The data:
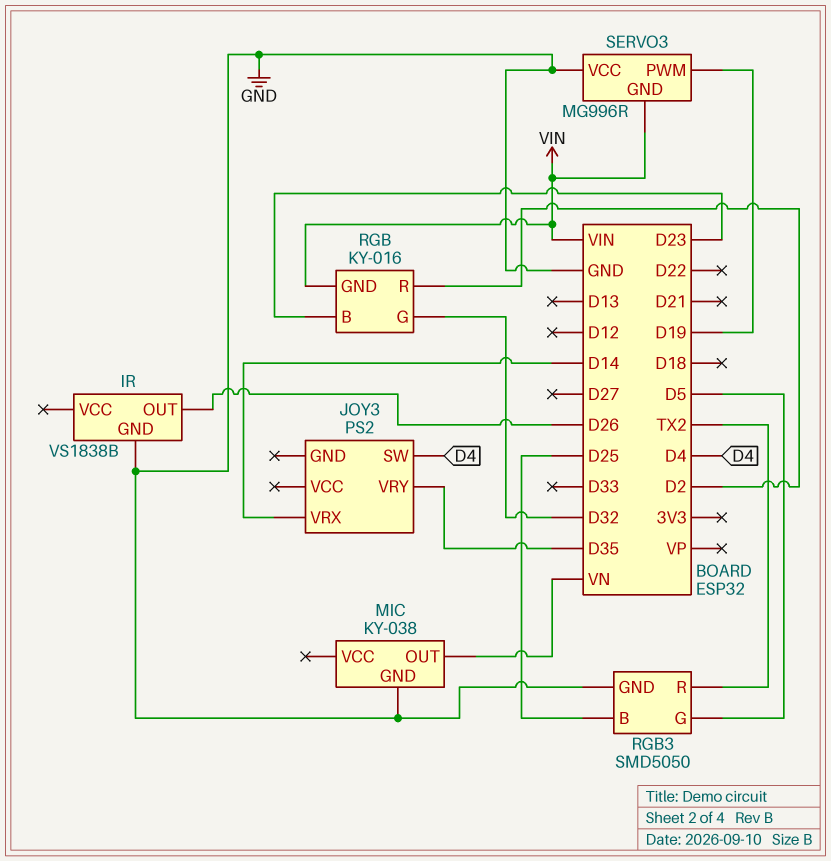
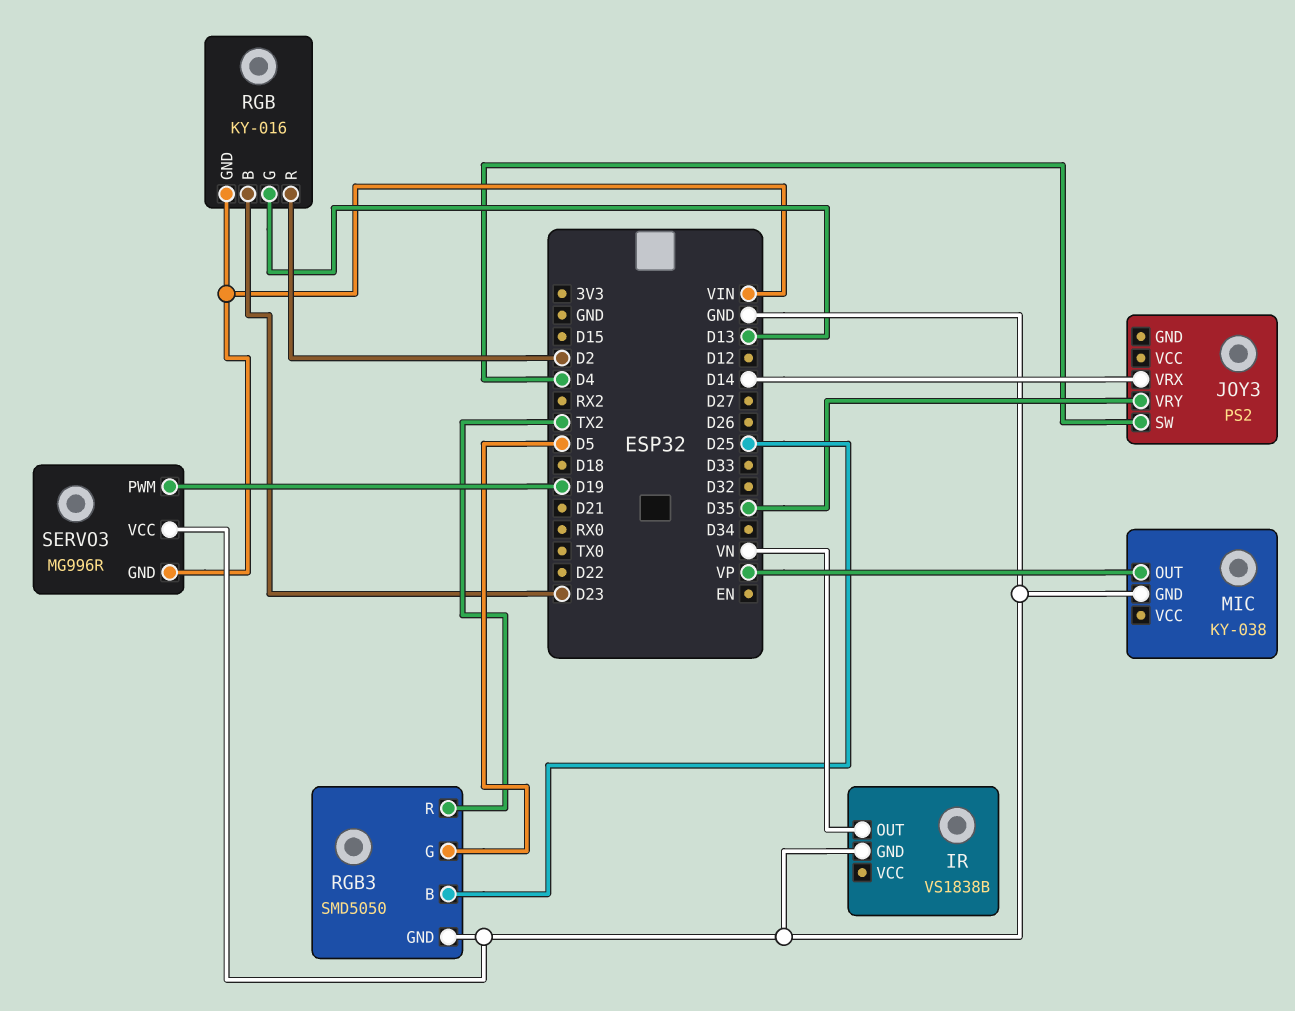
IR pin OUT: D26 -> VN
MIC pin OUT: VN -> VP
RGB pin G: D32 -> D13

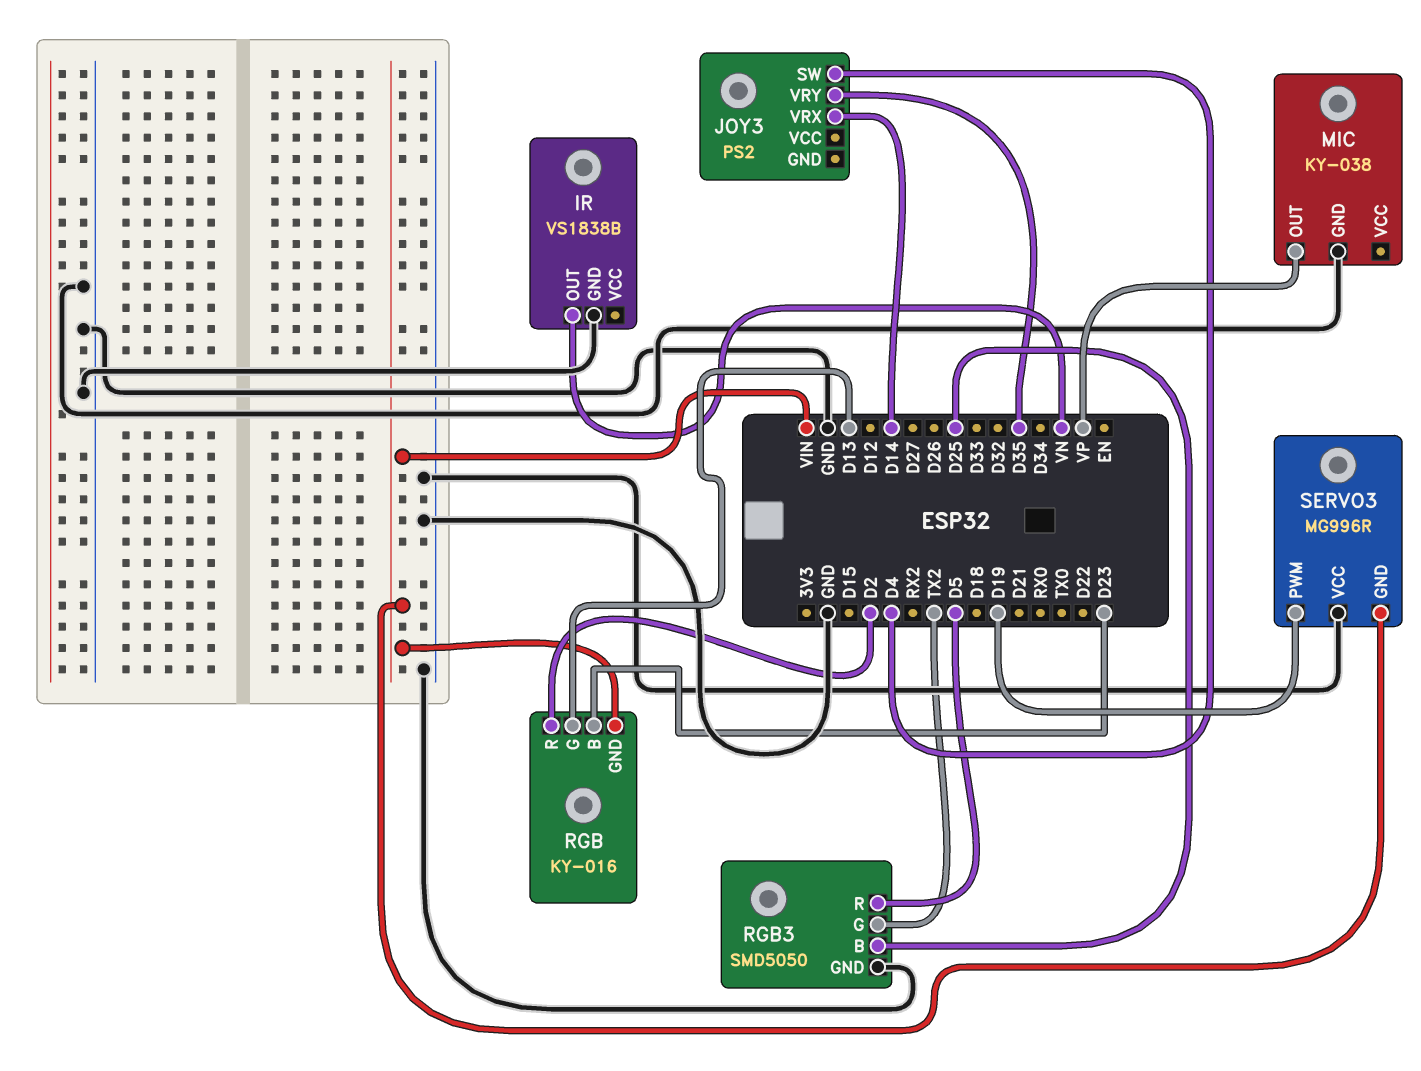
RGB3 pin G: D5 -> TX2
RGB3 pin R: TX2 -> D5

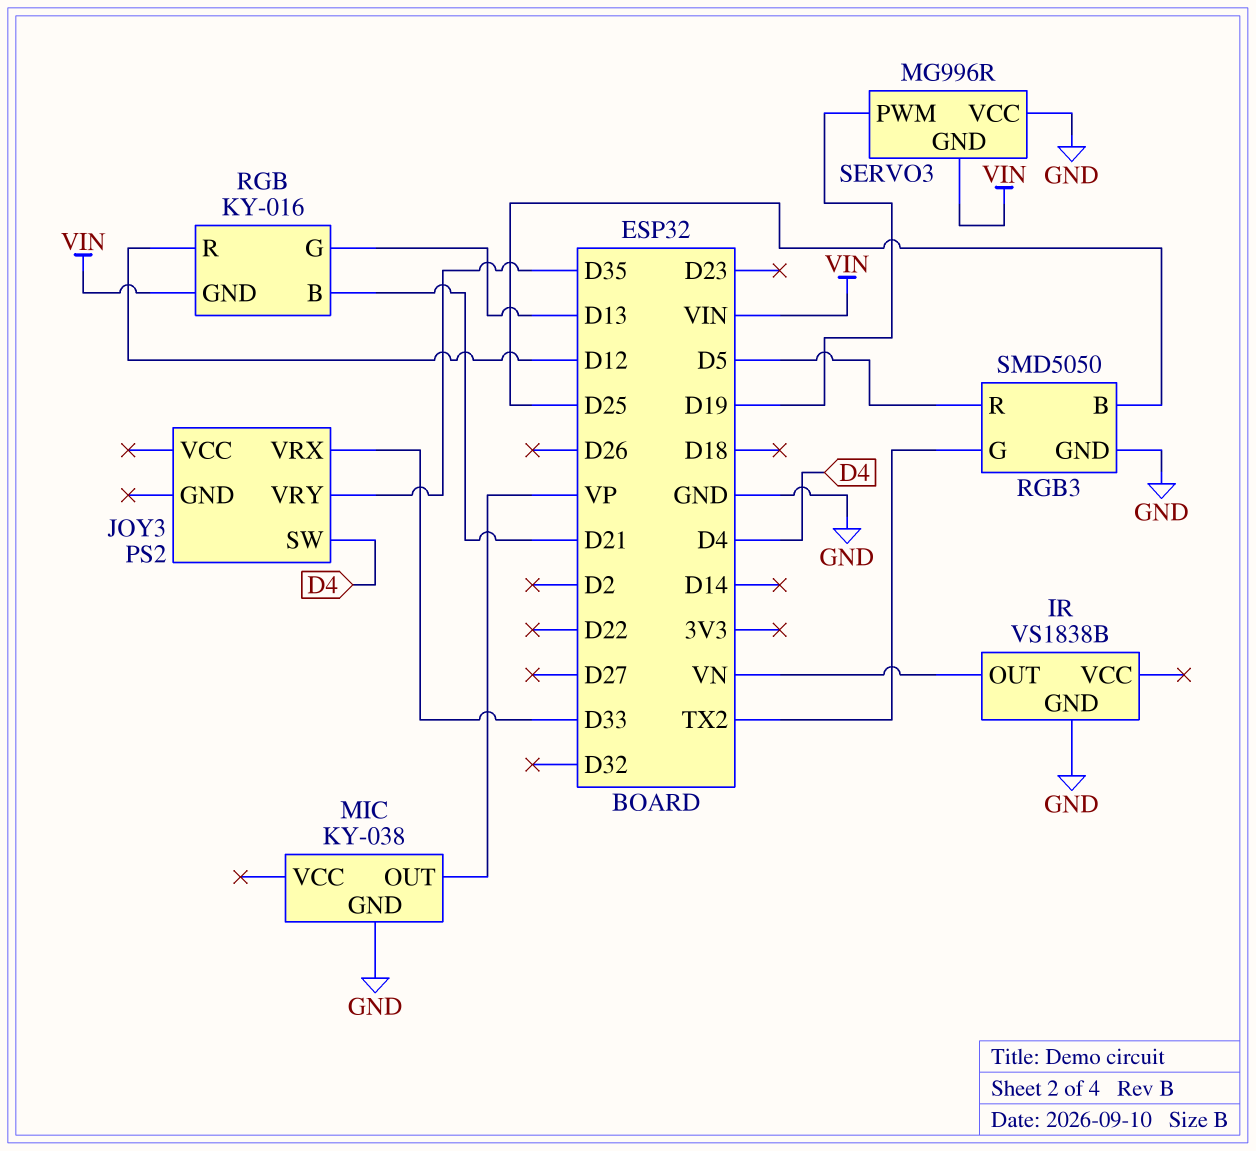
JOY3 pin VRX: D14 -> D33
RGB pin B: D23 -> D21
RGB pin R: D2 -> D12

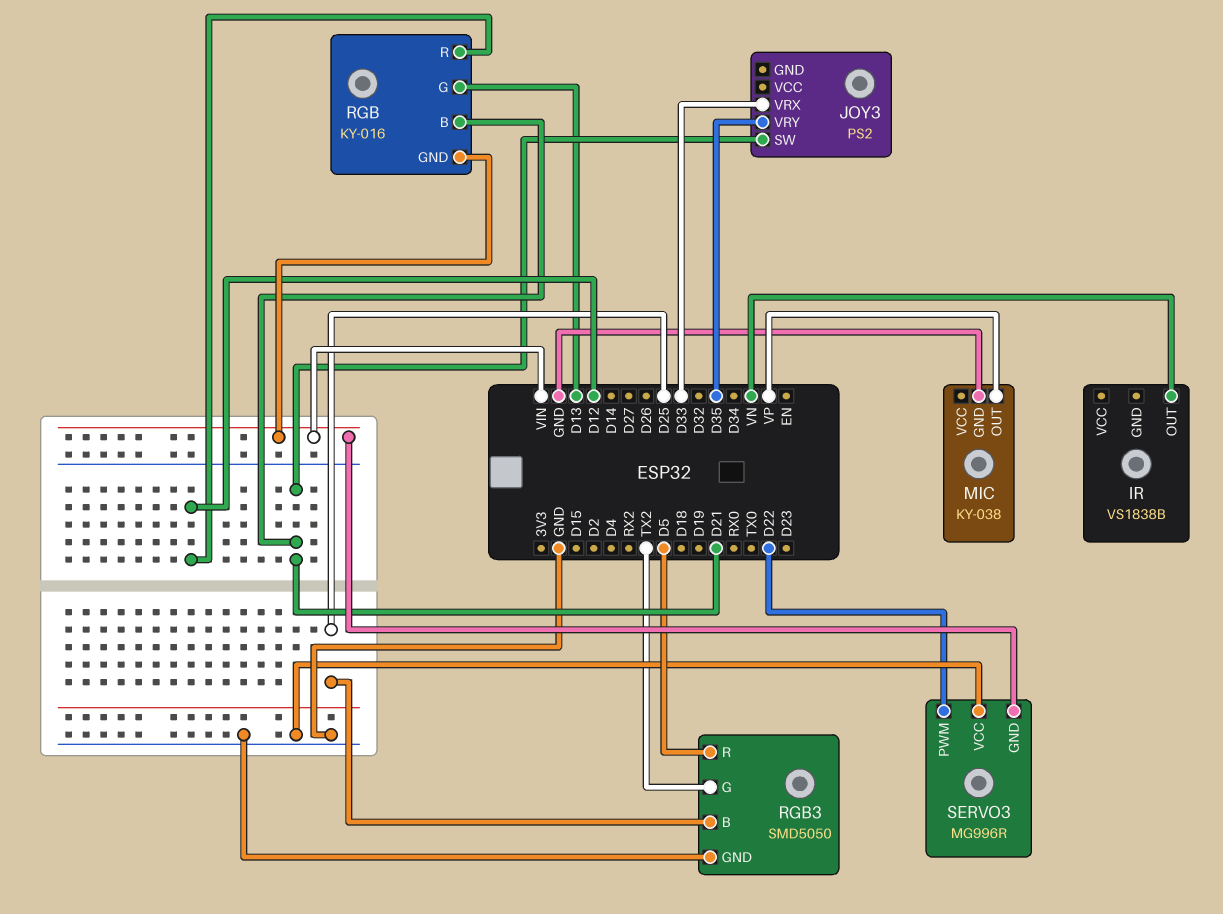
IR pin GND: GND -> none
JOY3 pin SW: D4 -> D21
SERVO3 pin PWM: D19 -> D22

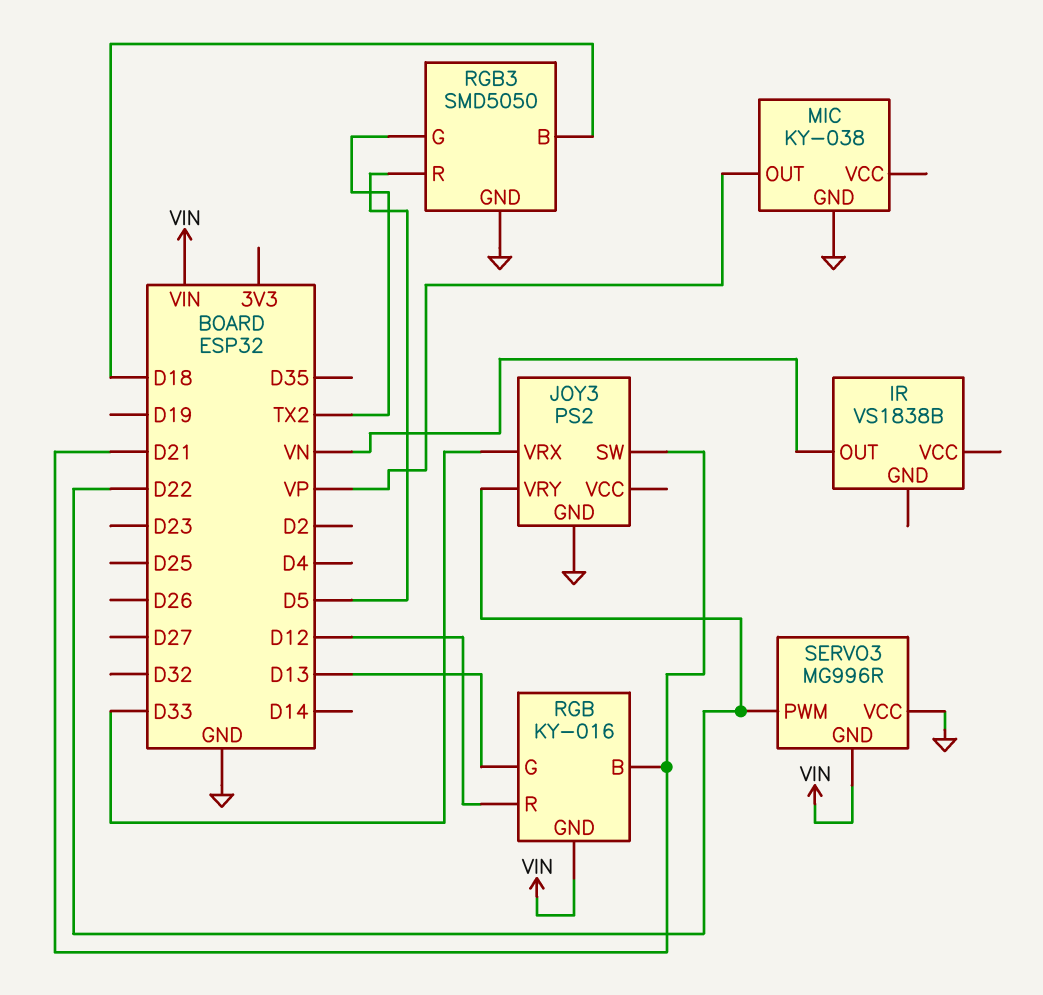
JOY3 pin GND: none -> GND
JOY3 pin VRY: D35 -> D22
RGB3 pin B: D25 -> D18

Work item:
Work out how many lines of the records contain "none", and reply with the number alone.

Answer to the problem:
2